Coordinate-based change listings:
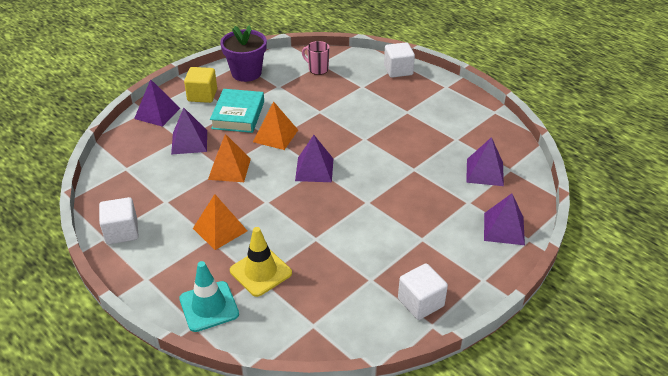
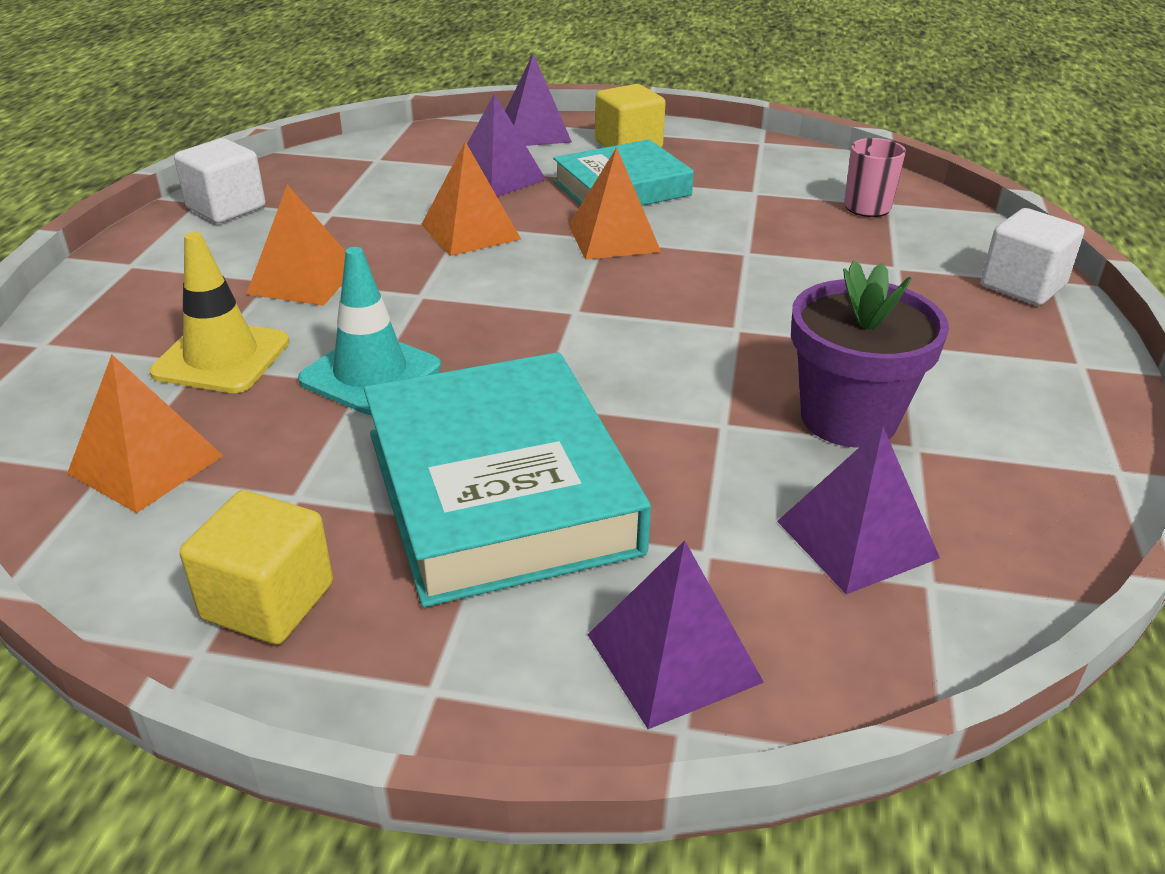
camera: 55 degrees right, 5 degrees down
turquoise traffic cone [179,261,239,332] -> turquoise traffic cone moved to [298,247,441,415]
purple flower pot [220,25,267,82] -> purple flower pot moved to [791,260,949,447]
purple pyramid [295,135,333,182] -> none
white cube [398,264,448,320] -> yellow cube [180,490,333,645]
none -> orange pyramid [67,355,223,513]
none -> turquoise book [364,352,651,607]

*Problem statement*.
Restate the records above verbatim. Pictures stay out.

*Problem solution*.
camera: 55 degrees right, 5 degrees down
turquoise traffic cone [179,261,239,332] -> turquoise traffic cone moved to [298,247,441,415]
purple flower pot [220,25,267,82] -> purple flower pot moved to [791,260,949,447]
purple pyramid [295,135,333,182] -> none
white cube [398,264,448,320] -> yellow cube [180,490,333,645]
none -> orange pyramid [67,355,223,513]
none -> turquoise book [364,352,651,607]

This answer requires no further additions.